* **WHAT THE EXERCISE ASKS**
Where a line in the listing below contains the word "plate", copy that line.

* **DATA EXTRACTS**
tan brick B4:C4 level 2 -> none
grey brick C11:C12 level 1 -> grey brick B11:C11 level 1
---
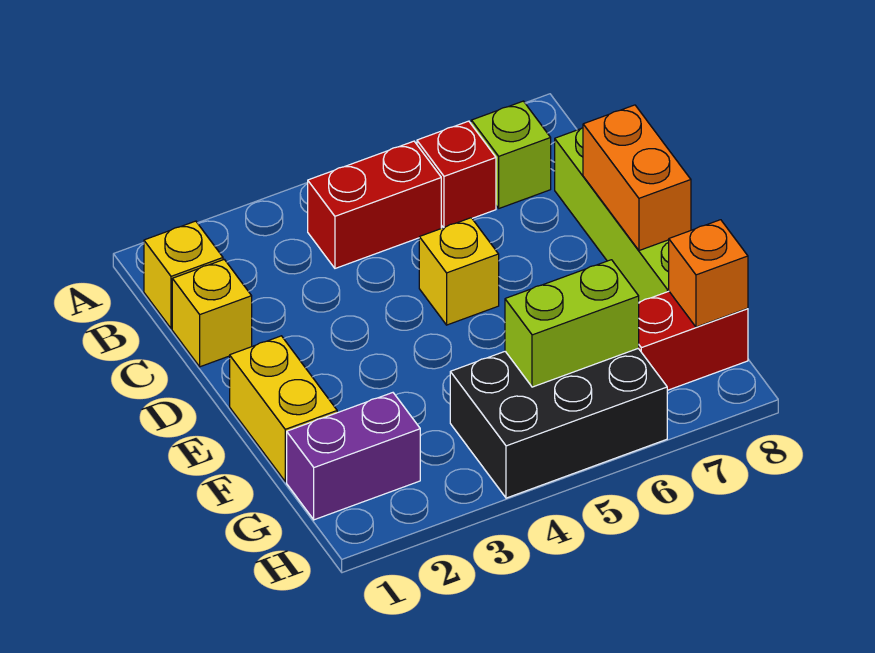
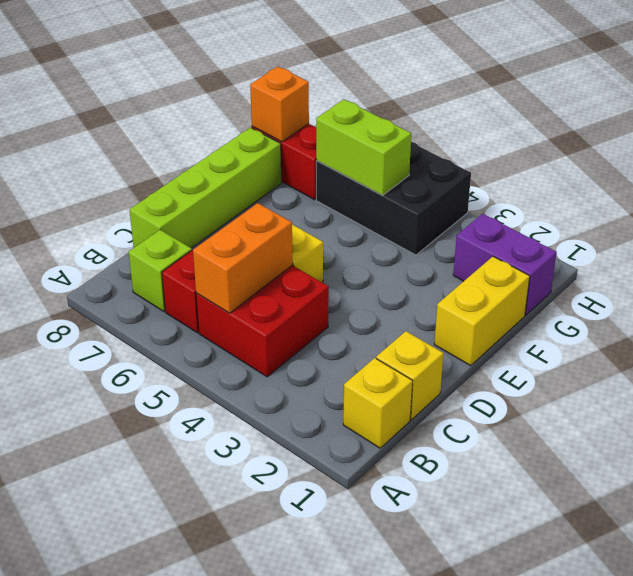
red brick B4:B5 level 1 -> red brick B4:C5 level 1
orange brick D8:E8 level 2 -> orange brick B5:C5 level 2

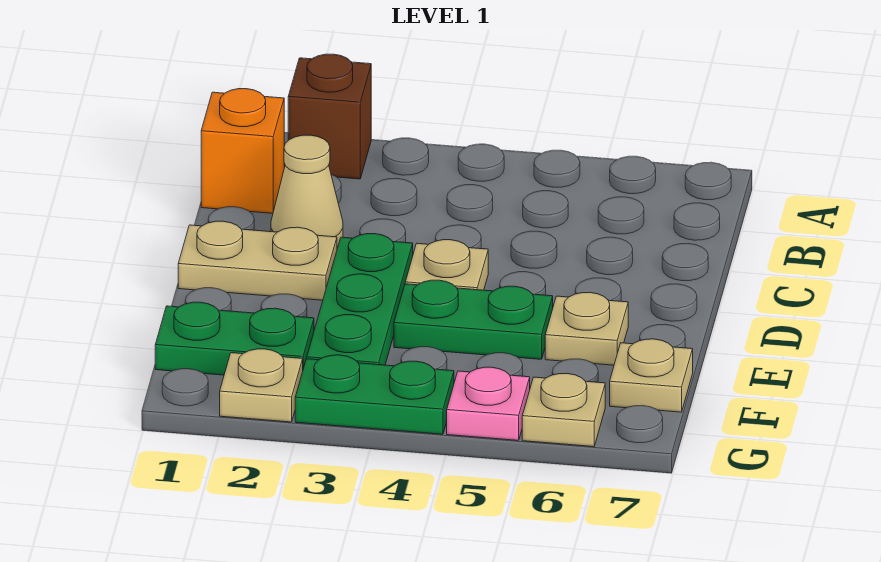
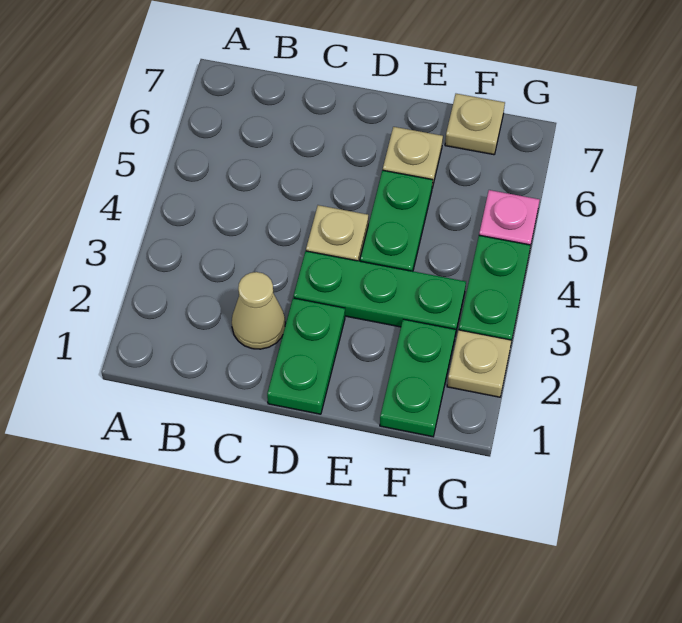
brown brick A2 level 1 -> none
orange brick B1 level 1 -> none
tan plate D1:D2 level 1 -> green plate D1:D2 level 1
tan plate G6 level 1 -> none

* **REPLY**
tan plate D1:D2 level 1 -> green plate D1:D2 level 1
tan plate G6 level 1 -> none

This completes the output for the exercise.